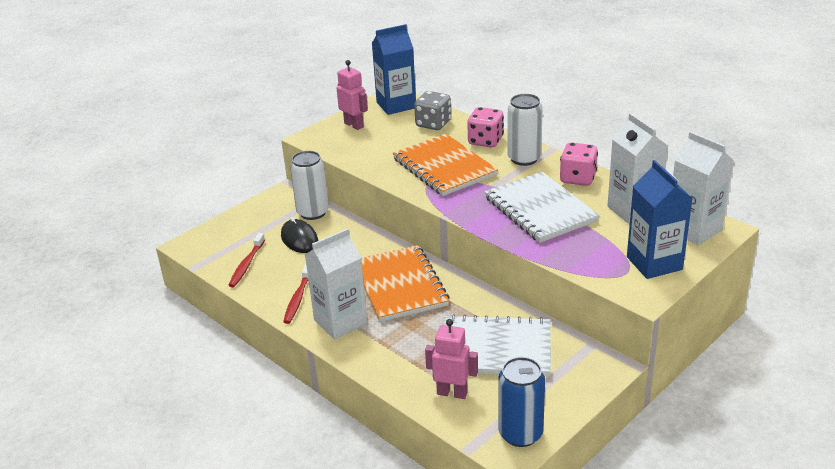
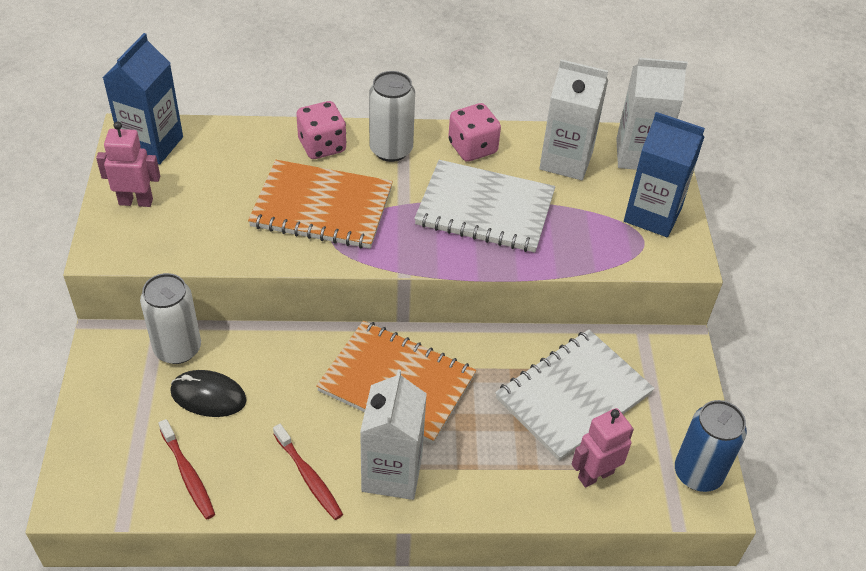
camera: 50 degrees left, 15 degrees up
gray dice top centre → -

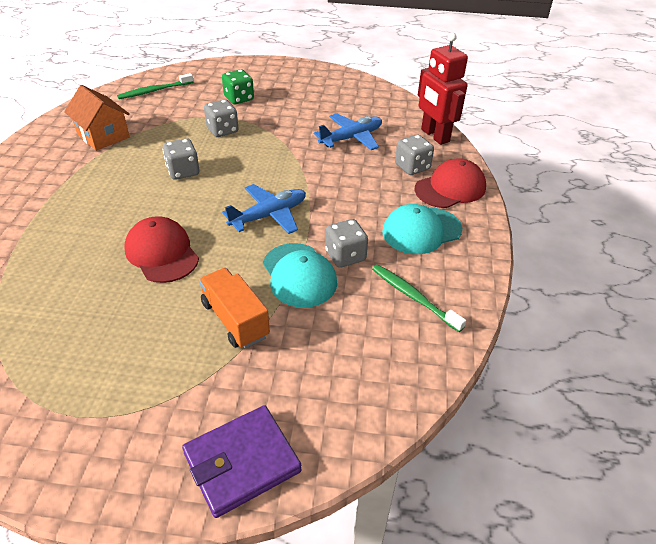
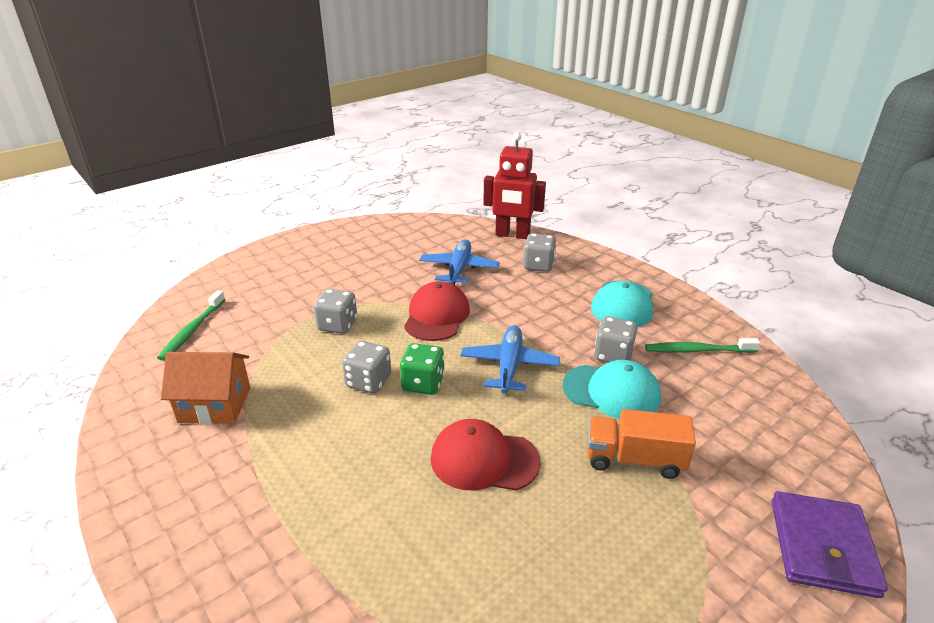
camera: 45 degrees left, 10 degrees down
green dice top centre → green dice centre, move
scarlet cap (2nd from left in the first image) middle right → scarlet cap (1st from left) centre, move

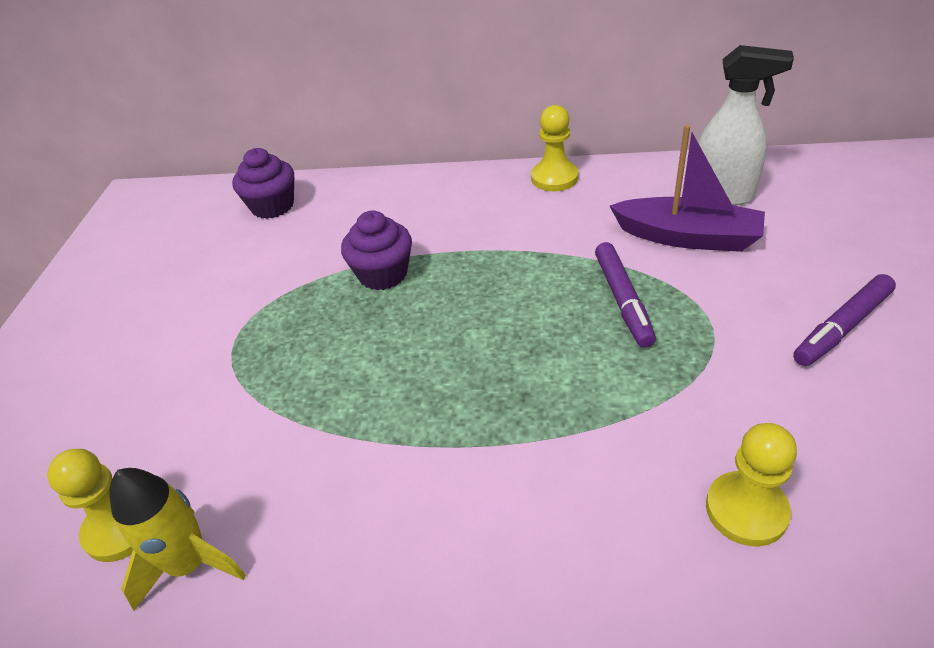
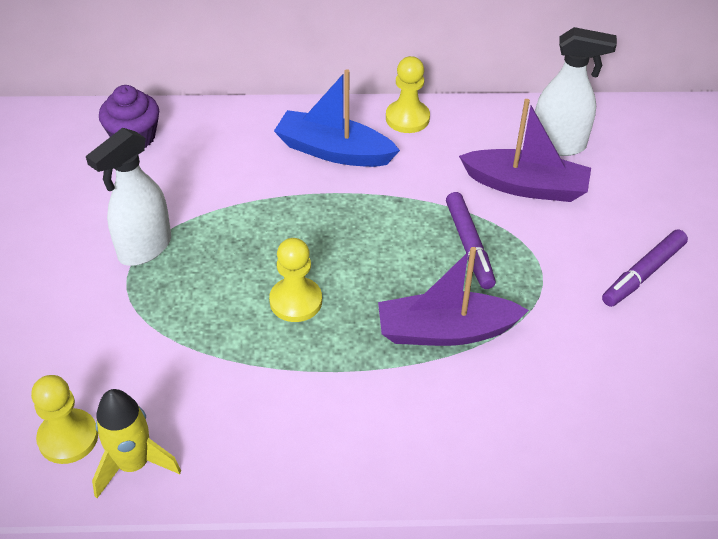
camera: 10 degrees left, 5 degrees up
purple cupcake (2nd from left) centre → -
bright yellow game pawn (3rd from left in the first image) bottom right → bright yellow game pawn (2nd from left) centre, move
- → white spray cleaner (1st from left) middle left
- → blue boat top centre
- → purple boat (1st from left) centre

###

■ **To do**
Copy out all the lines of the records that include "image".

■ **Response to the exercise**
scarlet cap (2nd from left in the first image) middle right → scarlet cap (1st from left) centre, move
bright yellow game pawn (3rd from left in the first image) bottom right → bright yellow game pawn (2nd from left) centre, move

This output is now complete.